[Dataset extract]
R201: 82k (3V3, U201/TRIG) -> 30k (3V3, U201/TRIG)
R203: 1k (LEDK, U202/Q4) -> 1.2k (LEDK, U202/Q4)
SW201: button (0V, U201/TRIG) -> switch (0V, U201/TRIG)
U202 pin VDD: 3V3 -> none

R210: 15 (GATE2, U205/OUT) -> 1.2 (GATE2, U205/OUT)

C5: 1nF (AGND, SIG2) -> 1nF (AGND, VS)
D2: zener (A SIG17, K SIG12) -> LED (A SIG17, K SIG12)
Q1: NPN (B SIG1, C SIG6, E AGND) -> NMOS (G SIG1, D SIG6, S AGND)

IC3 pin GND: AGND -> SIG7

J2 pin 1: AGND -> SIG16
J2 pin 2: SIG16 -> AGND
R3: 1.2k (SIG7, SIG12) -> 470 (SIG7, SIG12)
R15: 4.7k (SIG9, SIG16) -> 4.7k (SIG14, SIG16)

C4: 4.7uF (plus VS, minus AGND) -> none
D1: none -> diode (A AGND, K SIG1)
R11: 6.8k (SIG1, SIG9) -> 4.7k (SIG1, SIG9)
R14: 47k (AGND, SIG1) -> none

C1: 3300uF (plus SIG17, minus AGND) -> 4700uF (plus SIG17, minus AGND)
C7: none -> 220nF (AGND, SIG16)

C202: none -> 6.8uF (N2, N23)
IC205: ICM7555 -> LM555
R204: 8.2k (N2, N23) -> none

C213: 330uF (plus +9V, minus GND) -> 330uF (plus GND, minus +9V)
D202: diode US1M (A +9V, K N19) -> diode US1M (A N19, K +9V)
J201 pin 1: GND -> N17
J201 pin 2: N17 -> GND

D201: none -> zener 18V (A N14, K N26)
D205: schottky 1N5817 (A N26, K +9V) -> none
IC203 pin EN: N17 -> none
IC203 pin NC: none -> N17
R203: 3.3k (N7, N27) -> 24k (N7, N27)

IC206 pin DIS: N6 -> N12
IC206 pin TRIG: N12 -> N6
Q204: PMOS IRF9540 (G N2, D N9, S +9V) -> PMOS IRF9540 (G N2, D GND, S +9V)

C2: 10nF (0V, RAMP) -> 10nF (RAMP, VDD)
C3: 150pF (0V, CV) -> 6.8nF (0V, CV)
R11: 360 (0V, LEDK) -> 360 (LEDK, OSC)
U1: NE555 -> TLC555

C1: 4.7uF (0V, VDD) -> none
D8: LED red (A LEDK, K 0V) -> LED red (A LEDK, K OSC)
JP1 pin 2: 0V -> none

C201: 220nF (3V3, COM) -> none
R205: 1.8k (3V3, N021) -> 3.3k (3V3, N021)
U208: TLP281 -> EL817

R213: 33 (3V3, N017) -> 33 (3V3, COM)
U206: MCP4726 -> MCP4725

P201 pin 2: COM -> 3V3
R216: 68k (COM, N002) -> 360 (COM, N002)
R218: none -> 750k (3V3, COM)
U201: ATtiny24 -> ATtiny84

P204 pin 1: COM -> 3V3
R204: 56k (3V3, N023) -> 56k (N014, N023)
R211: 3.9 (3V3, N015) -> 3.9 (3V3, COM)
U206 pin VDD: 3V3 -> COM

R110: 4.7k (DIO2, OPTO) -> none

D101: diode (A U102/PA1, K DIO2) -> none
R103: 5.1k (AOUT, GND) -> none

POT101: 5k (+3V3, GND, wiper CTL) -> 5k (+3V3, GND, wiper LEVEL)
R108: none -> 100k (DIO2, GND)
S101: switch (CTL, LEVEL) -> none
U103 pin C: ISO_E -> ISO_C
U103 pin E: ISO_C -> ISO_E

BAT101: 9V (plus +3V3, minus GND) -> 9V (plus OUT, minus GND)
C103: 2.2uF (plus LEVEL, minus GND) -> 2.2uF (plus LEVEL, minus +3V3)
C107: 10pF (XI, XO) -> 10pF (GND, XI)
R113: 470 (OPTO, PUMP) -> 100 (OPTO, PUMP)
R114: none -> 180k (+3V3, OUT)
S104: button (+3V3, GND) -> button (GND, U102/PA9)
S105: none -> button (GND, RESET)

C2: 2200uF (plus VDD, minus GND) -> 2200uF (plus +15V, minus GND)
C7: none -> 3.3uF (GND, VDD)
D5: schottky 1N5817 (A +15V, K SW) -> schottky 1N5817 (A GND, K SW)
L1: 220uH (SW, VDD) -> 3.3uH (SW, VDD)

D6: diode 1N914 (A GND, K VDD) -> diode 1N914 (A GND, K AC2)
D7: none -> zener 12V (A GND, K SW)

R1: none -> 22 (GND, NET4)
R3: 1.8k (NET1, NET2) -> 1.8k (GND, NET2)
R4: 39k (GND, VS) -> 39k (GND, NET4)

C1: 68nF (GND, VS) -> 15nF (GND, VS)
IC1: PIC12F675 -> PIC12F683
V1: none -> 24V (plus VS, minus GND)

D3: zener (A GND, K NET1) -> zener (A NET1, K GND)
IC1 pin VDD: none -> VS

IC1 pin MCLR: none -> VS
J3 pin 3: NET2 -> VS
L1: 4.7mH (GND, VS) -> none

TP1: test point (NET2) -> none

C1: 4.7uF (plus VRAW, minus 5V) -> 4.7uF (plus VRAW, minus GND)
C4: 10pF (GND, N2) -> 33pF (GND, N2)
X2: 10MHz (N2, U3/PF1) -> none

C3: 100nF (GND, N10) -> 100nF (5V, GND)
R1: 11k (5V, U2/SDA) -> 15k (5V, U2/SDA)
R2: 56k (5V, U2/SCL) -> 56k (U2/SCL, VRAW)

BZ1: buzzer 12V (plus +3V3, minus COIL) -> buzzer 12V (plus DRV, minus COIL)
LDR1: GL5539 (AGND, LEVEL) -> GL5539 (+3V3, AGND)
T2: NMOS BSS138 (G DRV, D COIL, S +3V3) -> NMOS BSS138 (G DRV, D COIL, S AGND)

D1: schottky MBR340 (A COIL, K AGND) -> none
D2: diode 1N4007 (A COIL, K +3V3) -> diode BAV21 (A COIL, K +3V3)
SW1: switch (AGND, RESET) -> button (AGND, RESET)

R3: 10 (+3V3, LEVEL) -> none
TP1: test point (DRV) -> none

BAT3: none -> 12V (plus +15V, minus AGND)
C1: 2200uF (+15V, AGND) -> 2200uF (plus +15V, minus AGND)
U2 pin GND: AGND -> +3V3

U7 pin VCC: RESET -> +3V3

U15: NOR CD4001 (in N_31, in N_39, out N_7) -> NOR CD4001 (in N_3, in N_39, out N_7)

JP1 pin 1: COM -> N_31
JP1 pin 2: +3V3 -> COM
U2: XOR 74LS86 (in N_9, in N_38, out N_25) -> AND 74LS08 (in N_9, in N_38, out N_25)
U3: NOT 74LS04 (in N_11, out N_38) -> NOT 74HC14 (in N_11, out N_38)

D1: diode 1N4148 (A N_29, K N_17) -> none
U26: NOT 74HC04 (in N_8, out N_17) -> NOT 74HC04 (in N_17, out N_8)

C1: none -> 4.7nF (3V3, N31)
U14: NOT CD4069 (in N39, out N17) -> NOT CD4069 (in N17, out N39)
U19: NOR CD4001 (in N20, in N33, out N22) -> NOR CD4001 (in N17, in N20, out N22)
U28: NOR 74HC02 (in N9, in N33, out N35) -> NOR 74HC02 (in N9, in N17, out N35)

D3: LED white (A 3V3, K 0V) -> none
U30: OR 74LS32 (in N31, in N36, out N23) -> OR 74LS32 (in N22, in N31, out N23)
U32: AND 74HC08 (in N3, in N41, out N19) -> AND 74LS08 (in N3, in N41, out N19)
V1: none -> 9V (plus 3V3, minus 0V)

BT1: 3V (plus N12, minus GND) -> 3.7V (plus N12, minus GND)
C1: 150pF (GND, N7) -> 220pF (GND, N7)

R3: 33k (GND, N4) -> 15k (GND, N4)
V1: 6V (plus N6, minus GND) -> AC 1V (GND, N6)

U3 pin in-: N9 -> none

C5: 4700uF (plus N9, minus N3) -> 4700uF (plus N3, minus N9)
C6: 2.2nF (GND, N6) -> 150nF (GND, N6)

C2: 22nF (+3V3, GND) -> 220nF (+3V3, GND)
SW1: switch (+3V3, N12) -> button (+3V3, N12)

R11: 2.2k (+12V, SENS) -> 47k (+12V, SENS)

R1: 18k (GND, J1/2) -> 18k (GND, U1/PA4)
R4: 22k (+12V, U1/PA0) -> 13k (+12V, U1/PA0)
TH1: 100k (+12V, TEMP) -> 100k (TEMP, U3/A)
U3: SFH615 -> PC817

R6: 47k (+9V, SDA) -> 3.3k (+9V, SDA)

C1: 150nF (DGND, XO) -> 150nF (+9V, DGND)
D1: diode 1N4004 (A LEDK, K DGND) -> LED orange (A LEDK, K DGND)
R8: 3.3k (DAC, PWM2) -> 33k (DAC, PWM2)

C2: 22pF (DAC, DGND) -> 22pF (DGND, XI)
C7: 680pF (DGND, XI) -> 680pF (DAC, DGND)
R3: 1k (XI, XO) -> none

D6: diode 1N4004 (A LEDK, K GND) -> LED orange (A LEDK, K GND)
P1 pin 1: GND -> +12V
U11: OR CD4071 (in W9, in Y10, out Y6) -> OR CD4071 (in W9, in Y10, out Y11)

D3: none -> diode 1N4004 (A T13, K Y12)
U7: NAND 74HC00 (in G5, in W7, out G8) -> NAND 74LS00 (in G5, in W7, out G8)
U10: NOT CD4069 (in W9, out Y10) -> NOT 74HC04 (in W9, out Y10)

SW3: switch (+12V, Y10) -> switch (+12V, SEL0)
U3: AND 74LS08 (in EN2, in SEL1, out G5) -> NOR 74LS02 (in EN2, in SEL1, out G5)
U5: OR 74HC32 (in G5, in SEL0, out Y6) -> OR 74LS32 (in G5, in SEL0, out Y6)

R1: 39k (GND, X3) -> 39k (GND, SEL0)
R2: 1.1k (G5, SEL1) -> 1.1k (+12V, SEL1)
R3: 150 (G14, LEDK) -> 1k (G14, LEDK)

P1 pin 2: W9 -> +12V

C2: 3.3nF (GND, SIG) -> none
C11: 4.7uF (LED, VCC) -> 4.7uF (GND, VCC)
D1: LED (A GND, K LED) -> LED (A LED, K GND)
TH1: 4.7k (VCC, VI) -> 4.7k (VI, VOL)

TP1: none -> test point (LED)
[/Dataset extract]
**Aim of the task**
Filter the entries above and keep only the lines with the word "VRAW".

**Task output**
C1: 4.7uF (plus VRAW, minus 5V) -> 4.7uF (plus VRAW, minus GND)
R2: 56k (5V, U2/SCL) -> 56k (U2/SCL, VRAW)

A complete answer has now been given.